Supplied data: Begin
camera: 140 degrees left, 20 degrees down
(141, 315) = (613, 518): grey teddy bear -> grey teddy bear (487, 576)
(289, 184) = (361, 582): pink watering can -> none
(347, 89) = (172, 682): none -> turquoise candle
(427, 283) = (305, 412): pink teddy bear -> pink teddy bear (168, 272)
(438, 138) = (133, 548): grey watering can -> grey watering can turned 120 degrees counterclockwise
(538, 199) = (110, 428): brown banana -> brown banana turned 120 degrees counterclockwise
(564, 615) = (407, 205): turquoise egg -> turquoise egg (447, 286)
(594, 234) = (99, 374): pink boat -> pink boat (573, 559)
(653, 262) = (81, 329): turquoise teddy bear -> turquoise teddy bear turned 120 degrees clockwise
Supplied data: End
Supplied data: Begin
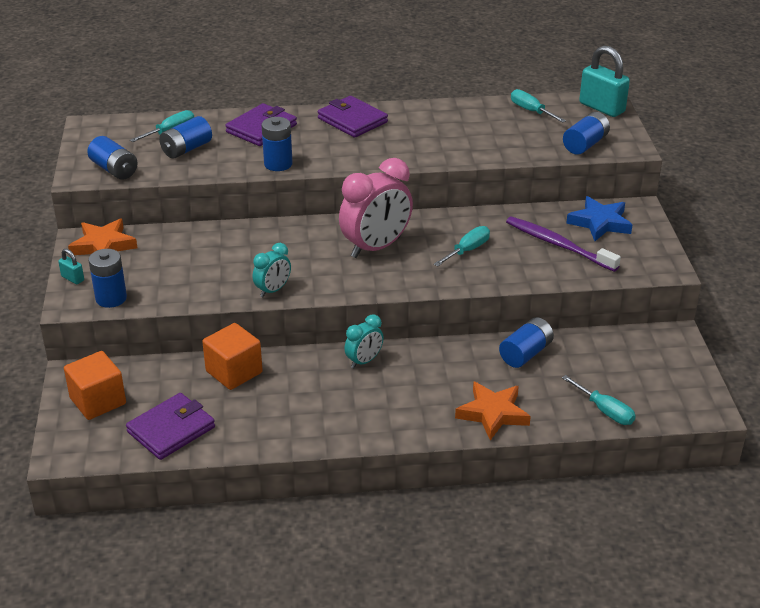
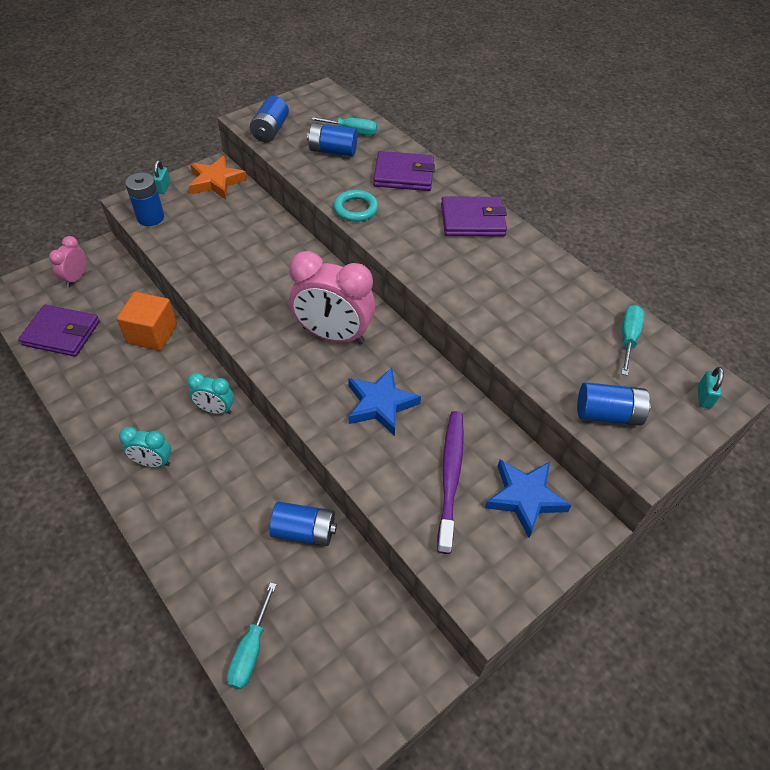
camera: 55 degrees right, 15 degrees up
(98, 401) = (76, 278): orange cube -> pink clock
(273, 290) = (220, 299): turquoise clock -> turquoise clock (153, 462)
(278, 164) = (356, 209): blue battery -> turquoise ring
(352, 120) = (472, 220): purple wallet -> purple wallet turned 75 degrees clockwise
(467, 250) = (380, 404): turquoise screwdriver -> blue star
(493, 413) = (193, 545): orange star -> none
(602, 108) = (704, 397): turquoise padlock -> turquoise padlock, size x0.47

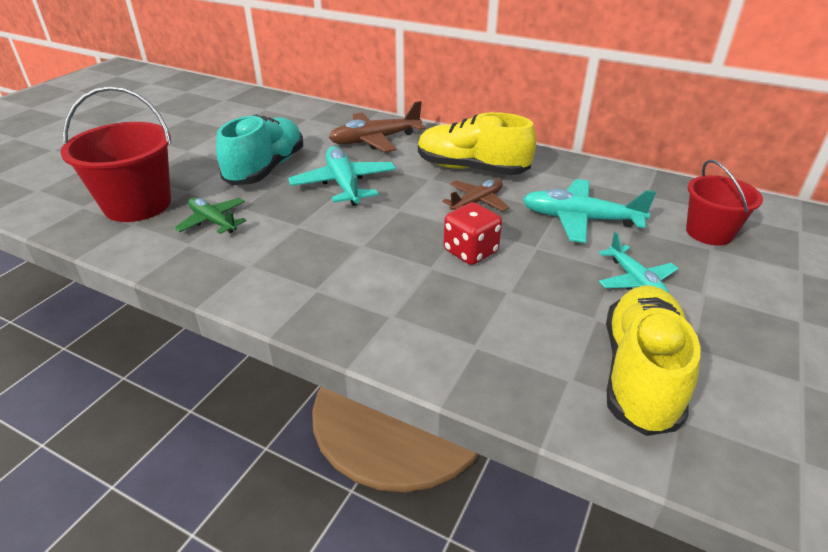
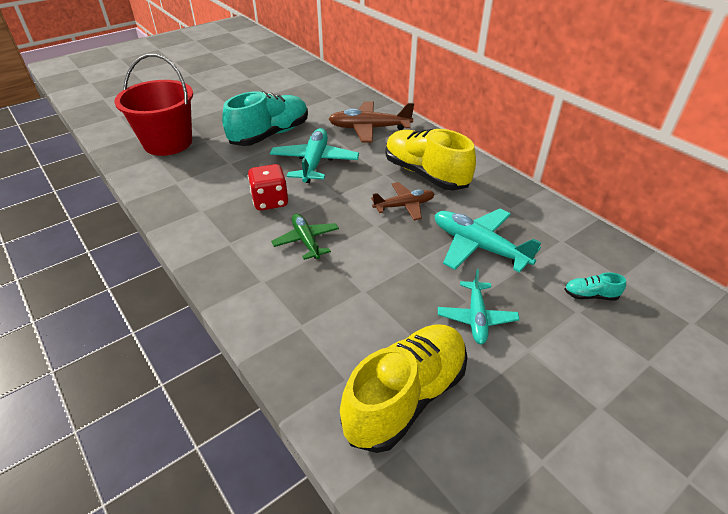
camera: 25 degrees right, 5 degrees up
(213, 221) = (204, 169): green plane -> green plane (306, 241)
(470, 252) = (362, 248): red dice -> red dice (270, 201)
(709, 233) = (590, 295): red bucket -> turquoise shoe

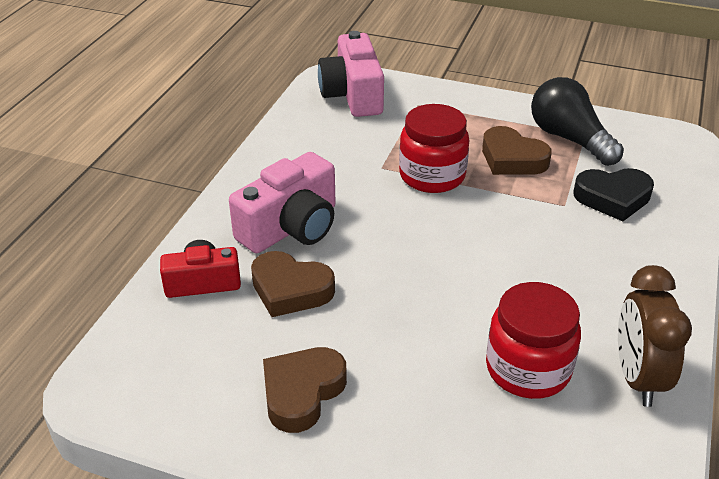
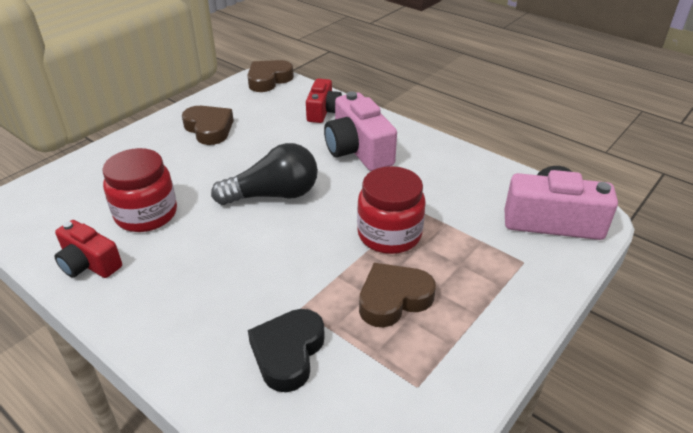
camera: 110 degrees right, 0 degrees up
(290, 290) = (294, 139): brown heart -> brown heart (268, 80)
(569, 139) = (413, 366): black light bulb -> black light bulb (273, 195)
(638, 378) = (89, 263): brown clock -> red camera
Supplied data: End
▶ _What the exercise asks_
Copy out each line of the data above, exactly, if it lies between the line holding "(594, 234) = (99, 374): pink" and the line holding "(653, 262) = (81, 329): turquoise", inclusive; copy no other line.

▶ _Answer_
(594, 234) = (99, 374): pink boat -> pink boat (573, 559)
(653, 262) = (81, 329): turquoise teddy bear -> turquoise teddy bear turned 120 degrees clockwise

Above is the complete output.